A faithful, complete transcript of the entries below, without pictures, should be returned.

—————

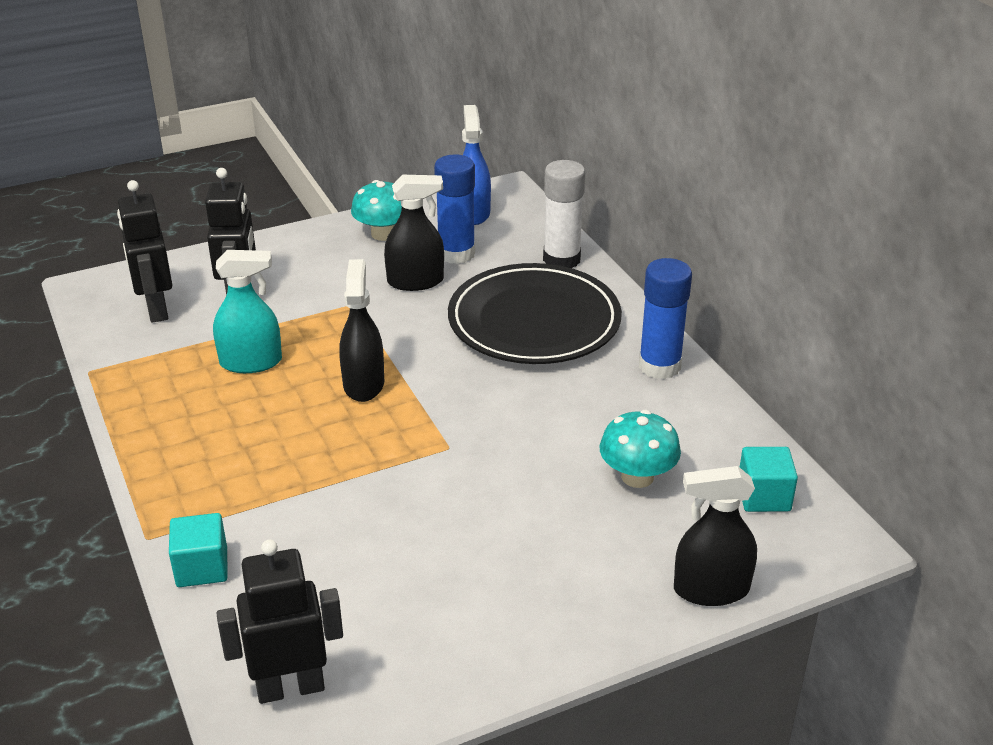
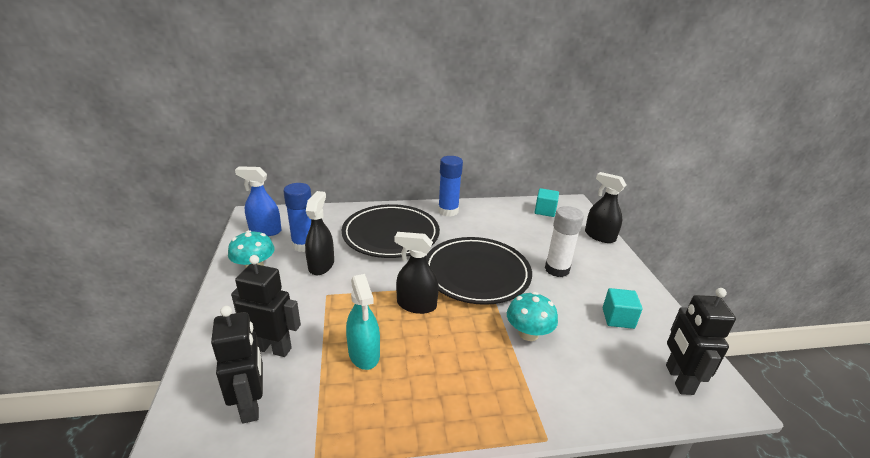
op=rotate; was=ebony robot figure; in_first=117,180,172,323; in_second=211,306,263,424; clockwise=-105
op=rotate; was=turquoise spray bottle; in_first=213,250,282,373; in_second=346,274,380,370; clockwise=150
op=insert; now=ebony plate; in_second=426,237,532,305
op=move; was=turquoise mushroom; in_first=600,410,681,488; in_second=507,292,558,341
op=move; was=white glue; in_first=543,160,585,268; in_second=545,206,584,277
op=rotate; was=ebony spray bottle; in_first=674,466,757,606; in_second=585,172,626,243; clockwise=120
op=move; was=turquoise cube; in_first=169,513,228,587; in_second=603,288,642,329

—————

OUTPUT FOR THIS TASK:
op=rotate; was=ebony robot figure; in_first=117,180,172,323; in_second=211,306,263,424; clockwise=-105
op=rotate; was=turquoise spray bottle; in_first=213,250,282,373; in_second=346,274,380,370; clockwise=150
op=insert; now=ebony plate; in_second=426,237,532,305
op=move; was=turquoise mushroom; in_first=600,410,681,488; in_second=507,292,558,341
op=move; was=white glue; in_first=543,160,585,268; in_second=545,206,584,277
op=rotate; was=ebony spray bottle; in_first=674,466,757,606; in_second=585,172,626,243; clockwise=120
op=move; was=turquoise cube; in_first=169,513,228,587; in_second=603,288,642,329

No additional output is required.